START Input data
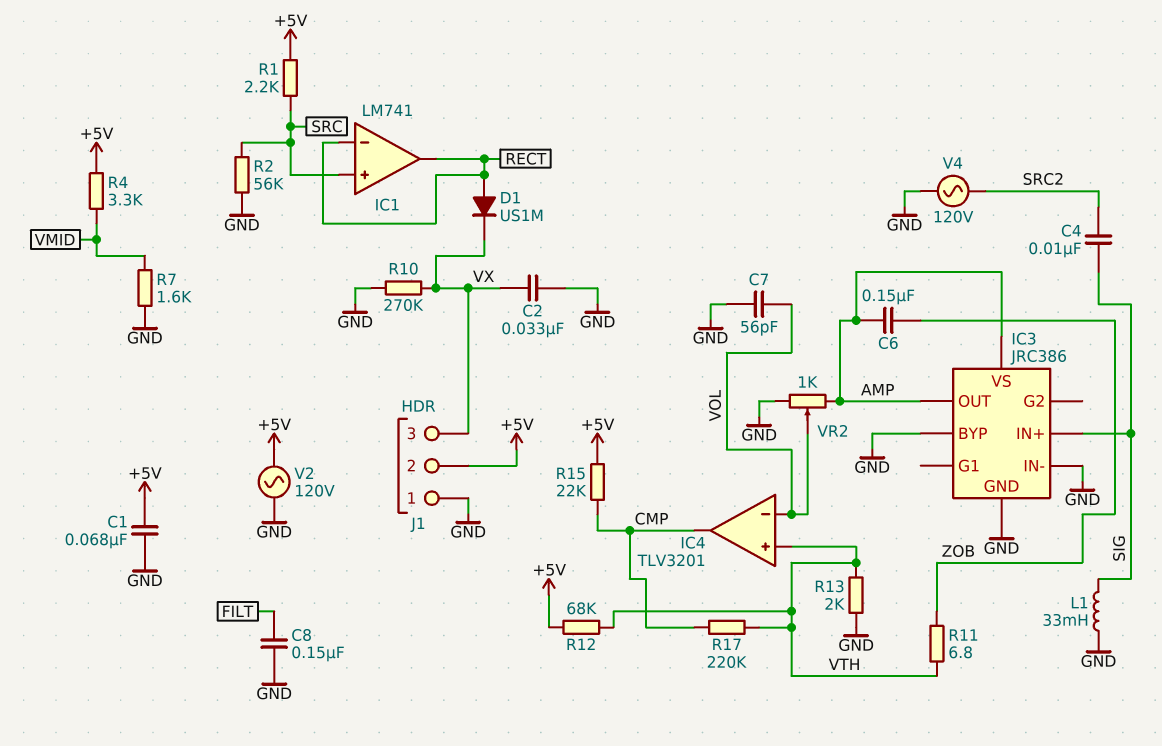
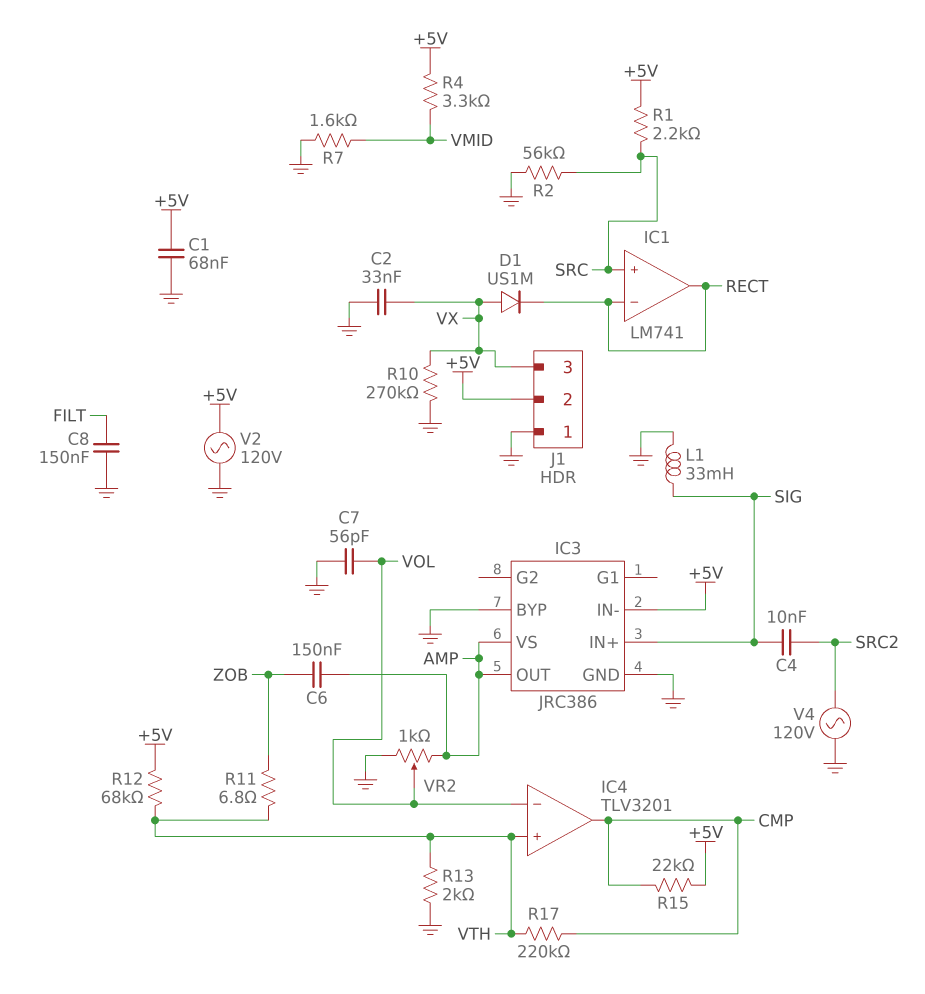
D1: diode US1M (A RECT, K VX) -> diode US1M (A VX, K RECT)
IC3 pin IN-: GND -> +5V

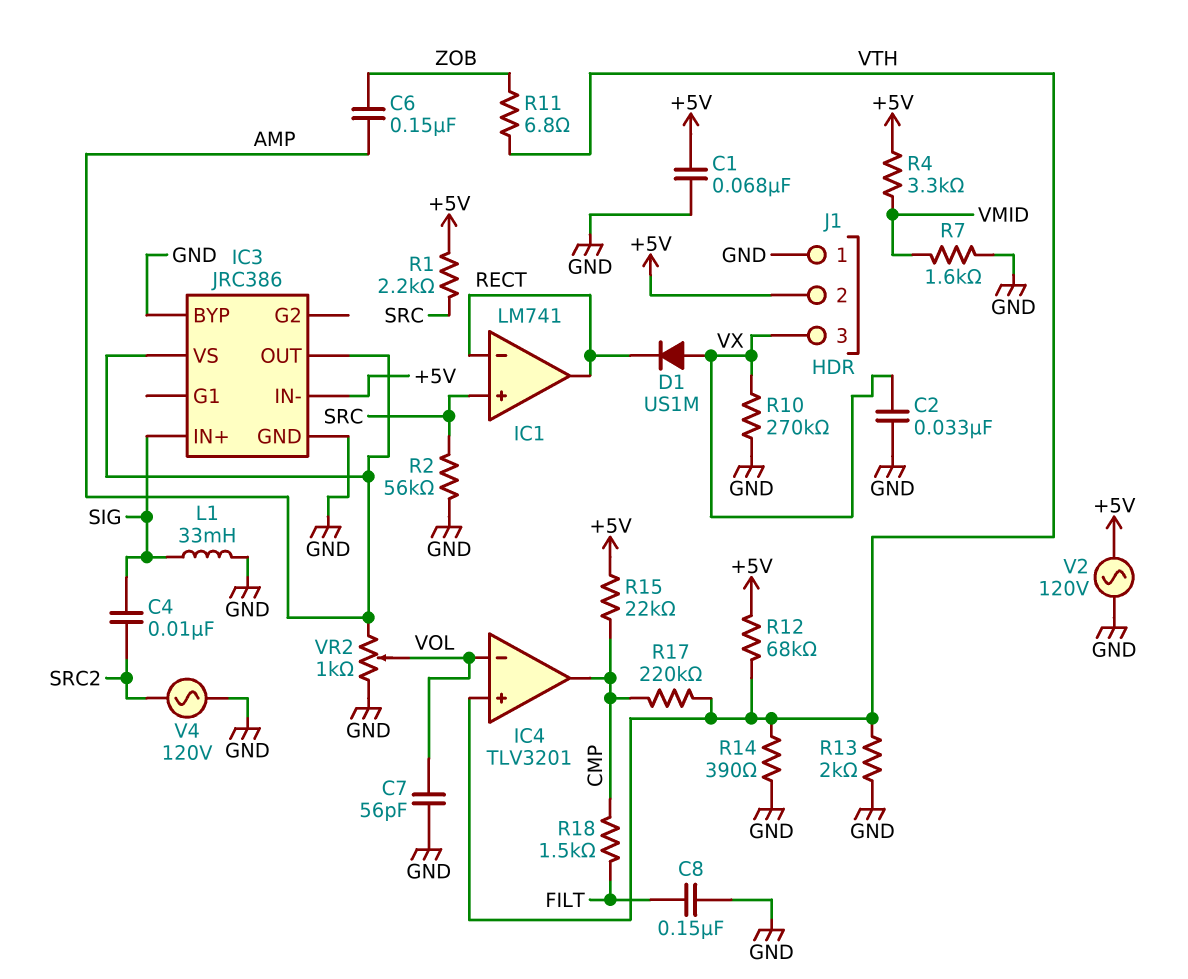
R14: none -> 390 (GND, VTH)
R18: none -> 1.5k (CMP, FILT)

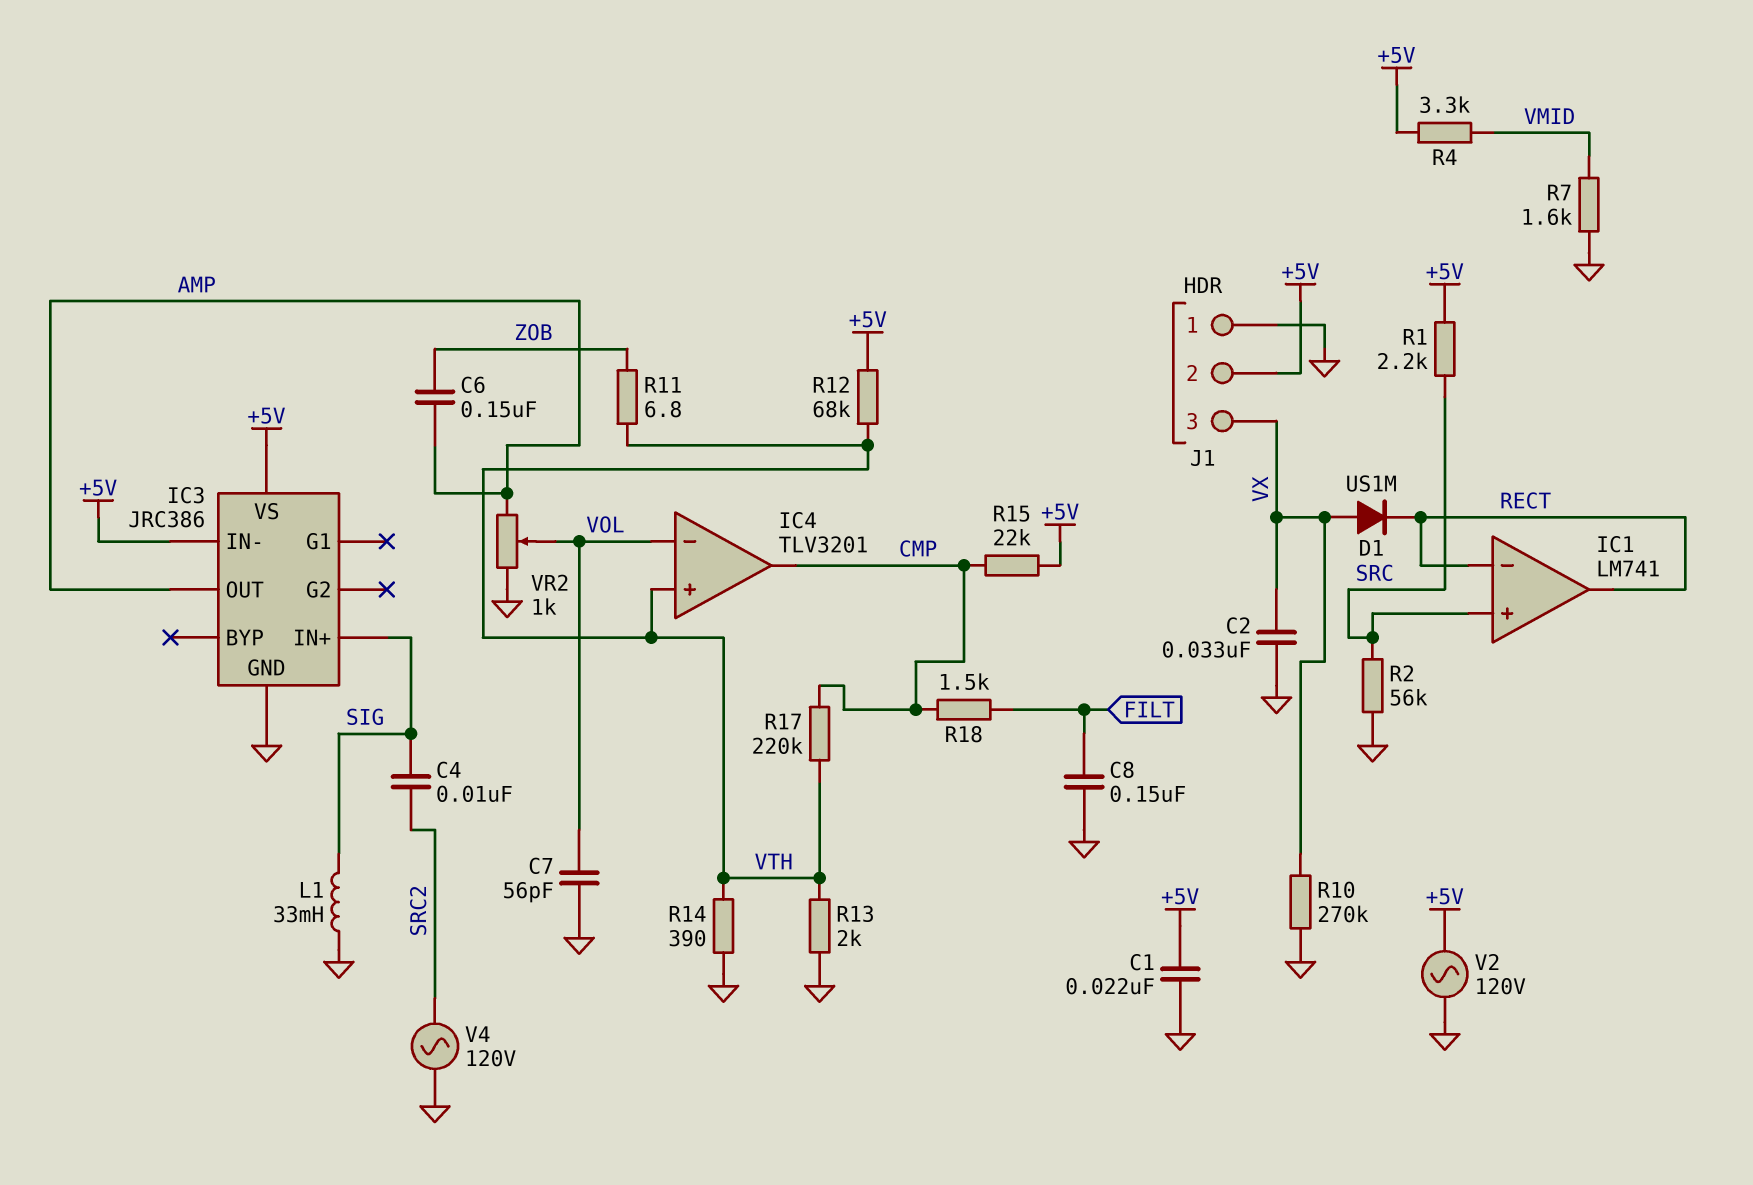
C1: 68nF (+5V, GND) -> 22nF (+5V, GND)
IC3 pin BYP: GND -> none
IC3 pin VS: AMP -> +5V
END Input data
• [What you have to do]:
Starting at the line that contains "R14: none -> 390 (GND, VTH)", please write out every line to the end of the entries, inclusive, copied exactly and with pictures omitted.

• [Result]:
R14: none -> 390 (GND, VTH)
R18: none -> 1.5k (CMP, FILT)

C1: 68nF (+5V, GND) -> 22nF (+5V, GND)
IC3 pin BYP: GND -> none
IC3 pin VS: AMP -> +5V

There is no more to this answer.